▶ [EXERCISE DESCRIPTION] Go to the line in the entries below that holds "brown key: 5 -> 3" and repeat exactly from there through the line that holds "yellow key: 1 -> 2", inclusive.

▶ [SUPPLIED MATERIAL]
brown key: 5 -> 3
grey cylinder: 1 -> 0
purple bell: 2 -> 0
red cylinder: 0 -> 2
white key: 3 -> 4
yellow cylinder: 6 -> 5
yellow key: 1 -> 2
---
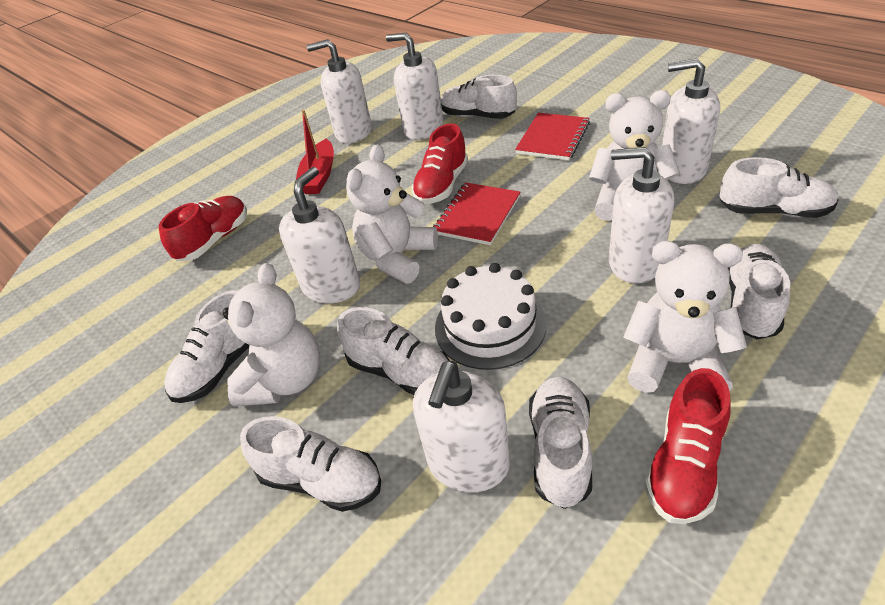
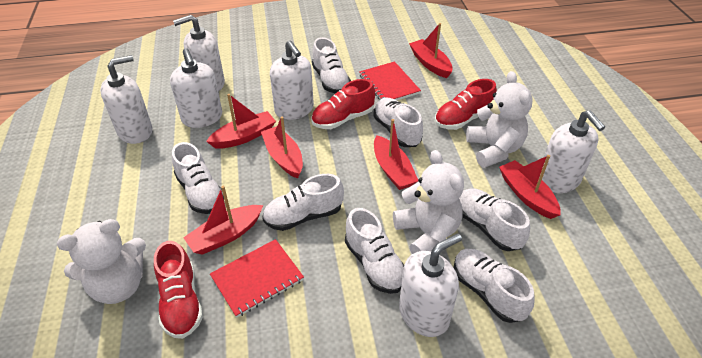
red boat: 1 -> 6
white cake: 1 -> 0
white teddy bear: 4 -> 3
---
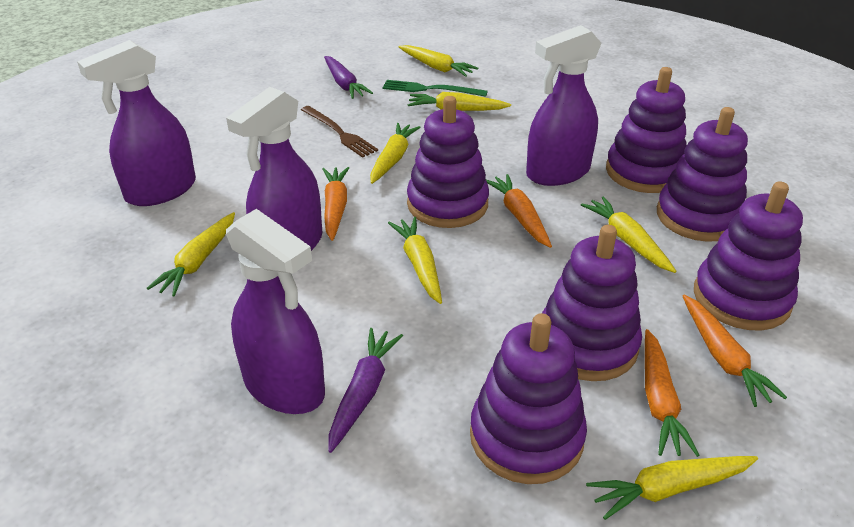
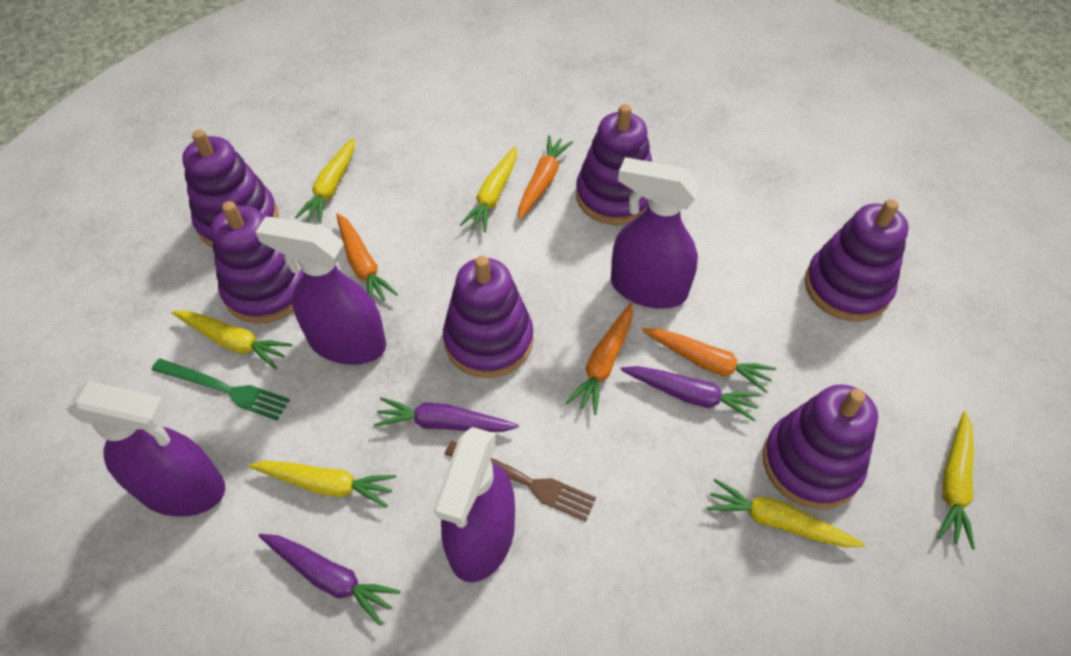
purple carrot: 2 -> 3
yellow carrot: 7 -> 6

▶ [TASK RESPONSE]
brown key: 5 -> 3
grey cylinder: 1 -> 0
purple bell: 2 -> 0
red cylinder: 0 -> 2
white key: 3 -> 4
yellow cylinder: 6 -> 5
yellow key: 1 -> 2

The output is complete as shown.